ACTION ITEM
Omit every picture while repeating the entries exactly.

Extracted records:

== == ==

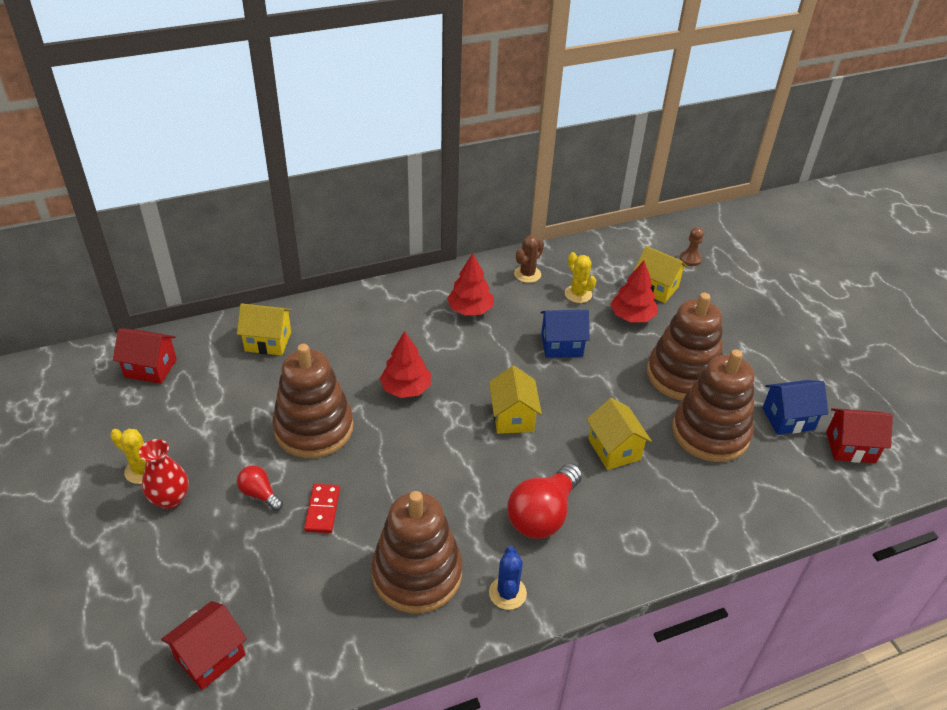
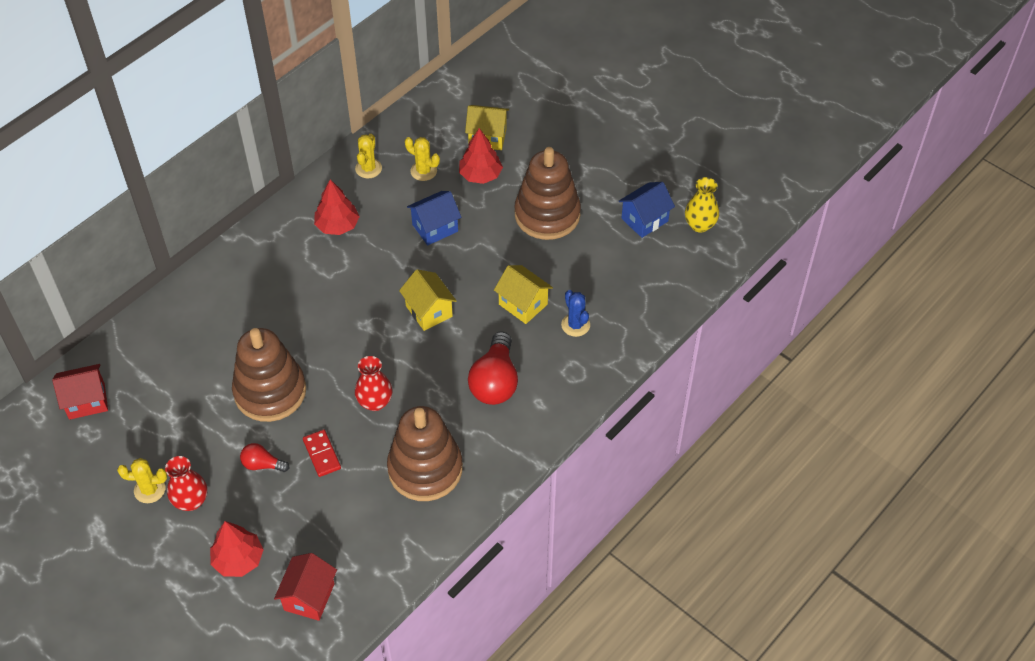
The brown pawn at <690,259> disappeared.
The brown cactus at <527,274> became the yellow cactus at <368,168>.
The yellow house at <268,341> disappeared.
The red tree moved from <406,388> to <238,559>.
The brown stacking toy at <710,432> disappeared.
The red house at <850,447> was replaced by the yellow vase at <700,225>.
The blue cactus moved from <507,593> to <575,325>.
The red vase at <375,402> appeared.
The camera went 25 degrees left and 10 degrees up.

== == ==

SOLUTION BELOW
The brown pawn at <690,259> disappeared.
The brown cactus at <527,274> became the yellow cactus at <368,168>.
The yellow house at <268,341> disappeared.
The red tree moved from <406,388> to <238,559>.
The brown stacking toy at <710,432> disappeared.
The red house at <850,447> was replaced by the yellow vase at <700,225>.
The blue cactus moved from <507,593> to <575,325>.
The red vase at <375,402> appeared.
The camera went 25 degrees left and 10 degrees up.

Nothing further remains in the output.